- INSTRUCTION: Collect every line of the listing that contains the string "numericTimeSignature", copying each one in full.

- TASK INPUTS:
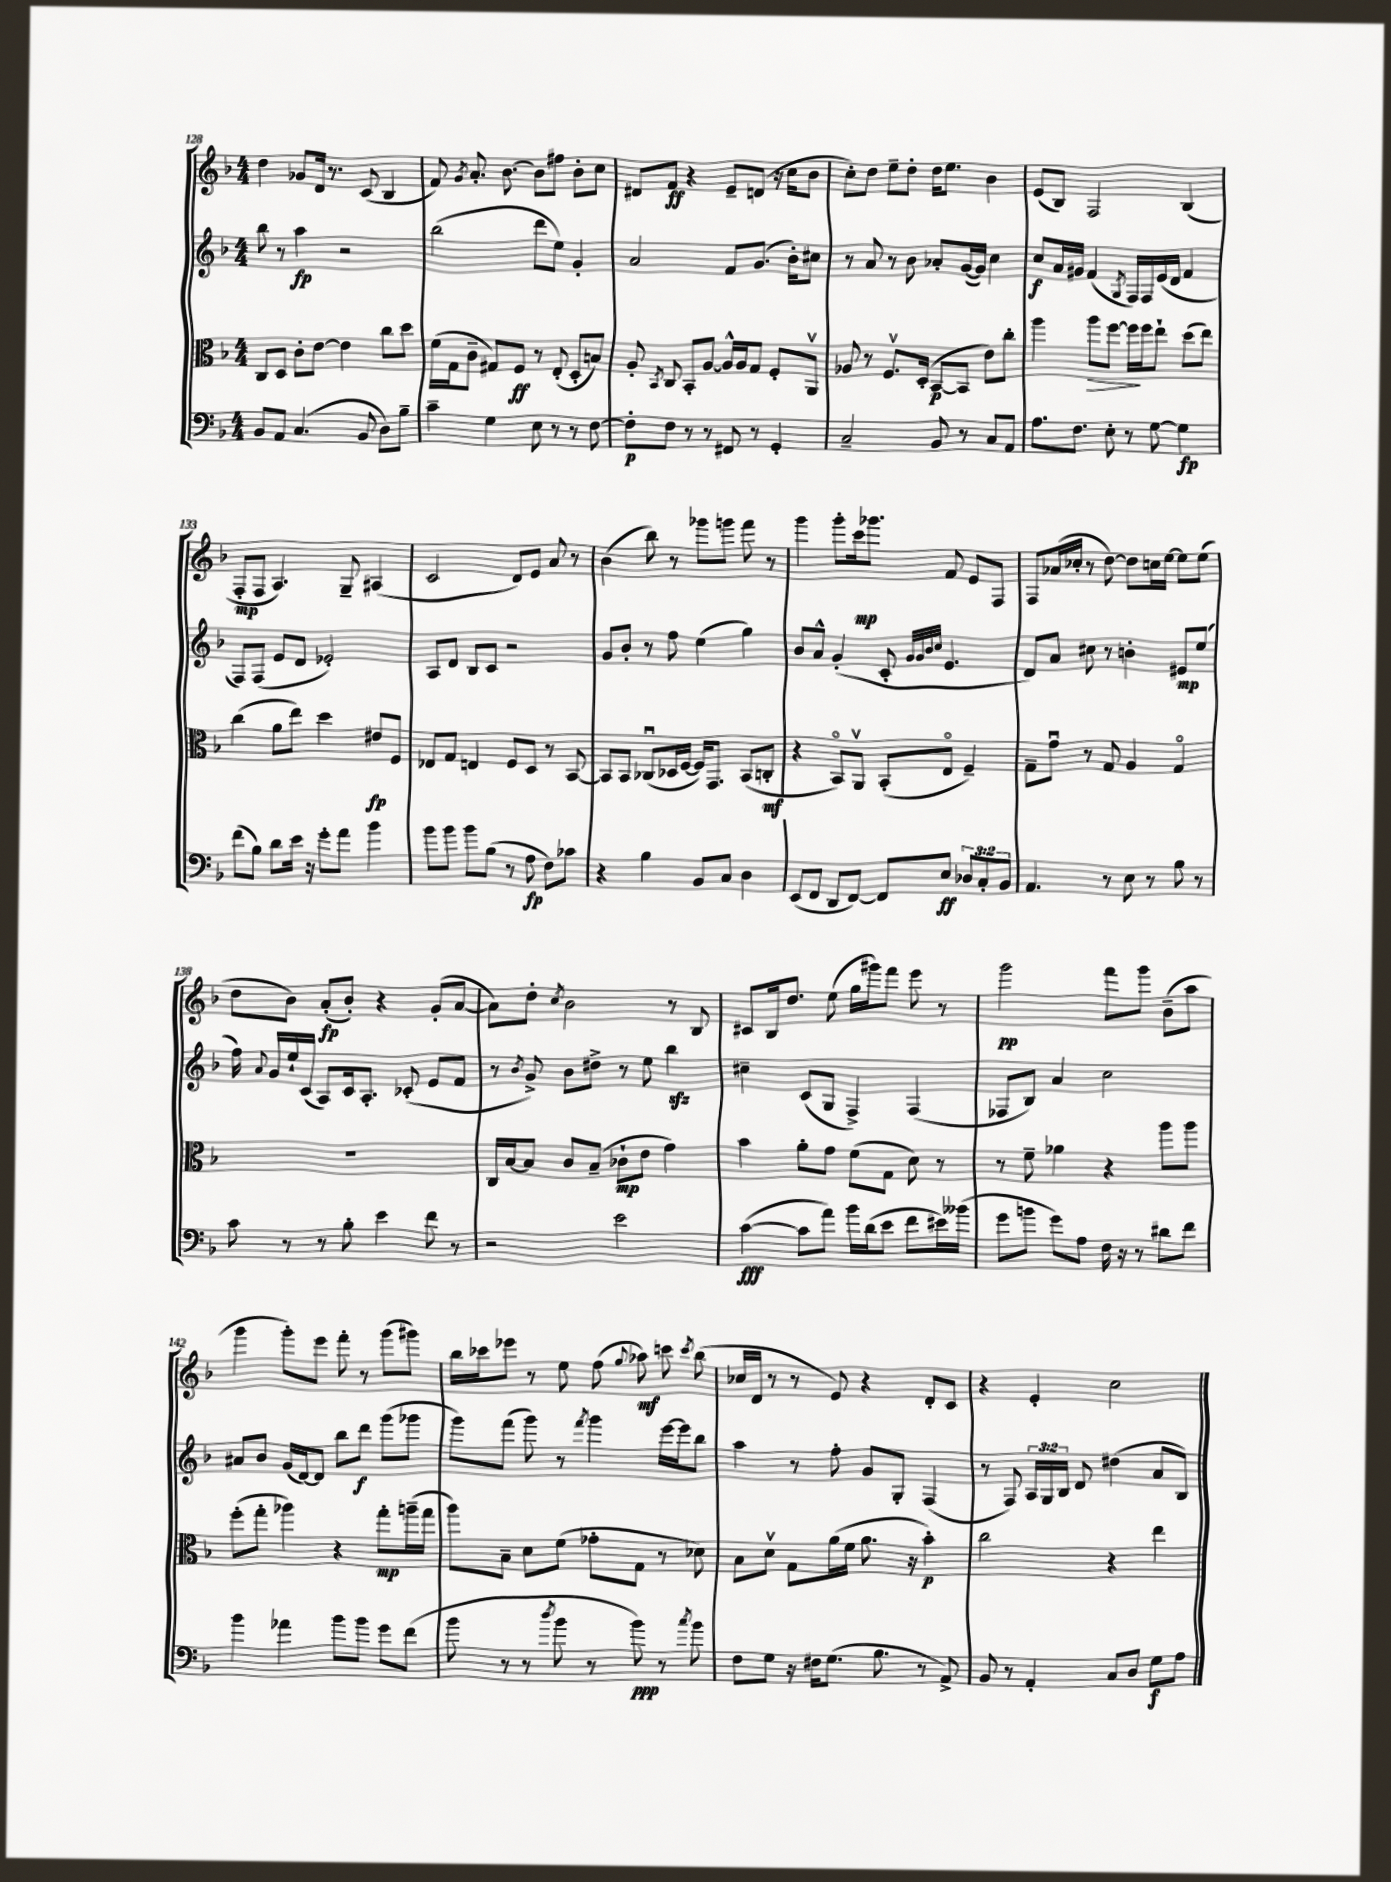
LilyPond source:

<<
\new StaffGroup <<
\new Staff = "s0" {
    \clef treble \key f \major \numericTimeSignature \time 4/4
    \autoBeamOff d''4 ges'8[ d'16] r8. c'8( bes4 |
    f'8) \acciaccatura { g'8 } a'8.-. bes'8.~ bes'8[ fis''8] bes'8[-. c''8] |
    dis'8[ f'8]\ff r4 e'8[-- d'8]( r16 c''16[ bes'8] |
    c''8[-.) d''8] e''8[-- d''8]-. d''16[ e''8.] bes'4 |
    e'8[( bes8]) f2 bes4( |
    f8[-.\mp f8] a4.) g8-- ais4( |
    c'2 d'8[) e'8] a'8 r8 |
    bes'4( bes''8) r8 ges'''8[ g'''8] f'''8 r8 |
    g'''4 g'''8[-. c'''16\mp ges'''8.] f'8 e'8[ f8] |
    f8[ aes'16( ces''16]-. r8 d''8~) d''8[ c''16 e''16]~ e''8[ e''8]( |
    d''8[ bes'8]) a'8[-.\fp( bes'8]-.) r4 g'8[-.( a'8]~ |
    a'8[) d''8]-. \acciaccatura { c''8 } bes'2 r8 bes8 |
    cis'8[ bes16 d''8.] e''8( g''16[ gis'''16) f'''8] e'''8 r8 |
    g'''2\pp f'''8[ g'''8] bes'8[--( a''8] |
    g'''4 g'''8[-.) e'''8] f'''8-. r8 g'''8[( gis'''8]) |
    bes''16[ ces'''16 ees'''8] r8 e''8 f''8( \appoggiatura { g''8 } aes''8\mf) c'''8 \acciaccatura { c'''8 } bes''8( |
    ces''16[ d'16] r8 r8 e'8) r4 d'8[-. c'8] |
    r4 e'4-. c''2 \bar "|." |
}
\new Staff = "s1" {
    \clef treble \key f \major \numericTimeSignature \time 4/4 \override Staff.TupletNumber.text = #tuplet-number::calc-fraction-text
    \autoBeamOff bes''8 r8 a''4\fp r2 |
    bes''2( d'''8[ e''8]) g'4-. |
    a'2 f'8[ g'8.]( bes'16[-.) cis''8] |
    r8 a'8 r8 bes'8 aes'8[-. g'16~( g'16]) c''4 |
    c''8[\f a'16 gis'16] f'4( \acciaccatura { g8 } f16[) f16 e'16( d'16] f'4 |
    f8[) f8]( e'8[ d'8] ees'2-.) |
    a8[ d'8] bes8[ c'8] r2 |
    g'8[ bes'8]-. r8 f''8 e''4( g''4) |
    bes'8[ a'8]-^ g'4-.( c'8-. \grace { g'32[ g'32 bes'32 c''32] } e'4. |
    d'8[) a'8] cis''8 r8 b'4-. eis'8[\mp e''8]( |
    f''16) \appoggiatura { a'8 } g'16[ e''16-! c'16]( a8[) c'16 a8.]-. ces'8-.( e'8[ f'8] |
    r8 \acciaccatura { bes'8 } g'8->) bes'8[ dis''8]-> r8 e''8 bes''4\sfz |
    cis''4-- c'8[( g8] f4->) f4( |
    fes8[ bes8]) a'4 c''2 |
    ais'8[ bes'8] g'16[( d'16~) d'8] bes''8[ d'''8]\f g'''8[( ges'''8] |
    g'''8[) f'''8]( g'''8) r8 \acciaccatura { f'''8 } g'''4 e'''16[~ e'''16 bes''8] |
    a''4 r8 f''8-. g'8[ g8]-. f4( |
    r8 f8) \tuplet 3/2 { a16[ g16 bes16] } d'8 dis''4( a'8[ bes8]) \bar "|." |
}
\new Staff = "s2" {
    \clef alto \key f \major \numericTimeSignature \time 4/4
    \autoBeamOff c8[ d8] c'8[-. e'8]~ e'4 c''8[ d''8] |
    f'16[( g16 c'8]-- gis8[) f8]\ff r8 e8-.( d8[-. b8]) |
    a8-. \acciaccatura { bes,8 } c8 bes,8[-. a8]~ a16[-^ a16 g8] f8[-. a,8]\upbow |
    aes8 r8 f8.[\upbow d16]-.( bes,8[~\p bes,8] e'8[) c''8]-. |
    a''4 a''8[\> f''8]~ f''16[\! f''16 e''8]-! d''8[( e''8]) |
    c''4( a'8[ e''8]) d''4 eis'8[\fp f8] |
    ees8[ g8] e4 f8[ d8] r8 bes,8~ |
    bes,8[ bes,8] ces8[\downbow( des16 f16]~ f16[) g,8.] bes,8[( c8]-.\mf |
    r4 bes,8[\flageolet) a,8]\upbow bes,8[-.( e8]\flageolet f4--) |
    g8[-- g'8]\downbow r8 g8 a4 g4\flageolet |
    R1 |
    c16[ bes16~ bes8] c'8[ bes8]--( ces'8[-!\mp e'8] g'4) |
    bes'4 a'8[-. g'8] f'8[( g8] d'8) r8 |
    r8 f'8-- aes'4 r4 a''8[ a''8] |
    f''8[-.( g''8]-. aes''4) r4 g''8[-.\mp a''16--( g''16] |
    a''8[) bes8]-- d'8[ f'8]( ges'8[-. g8] r8 des'8) |
    bes8[ d'8]\upbow g8[ a'16( f'16] a'8. r16 bes'4-.\p) |
    c''2 r4 e''4 \bar "|." |
}
\new Staff = "s3" {
    \clef bass \key f \major \numericTimeSignature \time 4/4 \override Staff.TupletNumber.text = #tuplet-number::calc-fraction-text
    \autoBeamOff bes,8[ a,8] c4.( bes,8 d8[) bes8]-- |
    c'4-- g4 e8 r8 r8 f8~ |
    f8[-.\p f8] r8 r8 fis,8 r8 g,4-. |
    c2-- bes,8 r8 c8[ a,8] |
    a8.[ f8.] e8-. r8 g8~ g4\fp |
    f'8[( bes8]) d'8[ e'16] r16 g'8[-. a'8] bes'4 |
    bes'8[ bes'8] bes'8[ bes8]( r8 a8\fp f8[) ces'8] |
    r4 bes4 bes,8[ c8] d4 |
    e,8[( f,8] d,8[ f,8]~) f,8[ e8]\ff \tuplet 3/2 { des8[ c8-. bes,8] } |
    a,4. r8 e8 r8 bes8 r8 |
    c'8 r8 r8 bes8-. e'4 f'8 r8 |
    r2 e'2 |
    c'4~\fff( c'8[ a'8]) bes'16[ d'16( e'8] f'8[ eis'16) beses'16]( |
    g'8[ b'8] g'8[) a8] f16 r16 r8 dis'8[ f'8] |
    bes'4 aes'4 bes'8[ bes'8] g'8[ f'8]( |
    bes'8 r8 r8 \acciaccatura { d''8 } bes'8 r8 bes'8\ppp) r8 \acciaccatura { c''8 } bes'8 |
    f8[ g8] r16 fis16[ g8.]( bes8. r8 a,8->) |
    bes,8 r8 a,4-. c8[ d8] g8[\f a8] \bar "|." |
}
>>
>>
\layout { \context { \Score currentBarNumber = #128 } }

- THE REPLY:
    \clef treble \key f \major \numericTimeSignature \time 4/4
    \clef treble \key f \major \numericTimeSignature \time 4/4 \override Staff.TupletNumber.text = #tuplet-number::calc-fraction-text
    \clef alto \key f \major \numericTimeSignature \time 4/4
    \clef bass \key f \major \numericTimeSignature \time 4/4 \override Staff.TupletNumber.text = #tuplet-number::calc-fraction-text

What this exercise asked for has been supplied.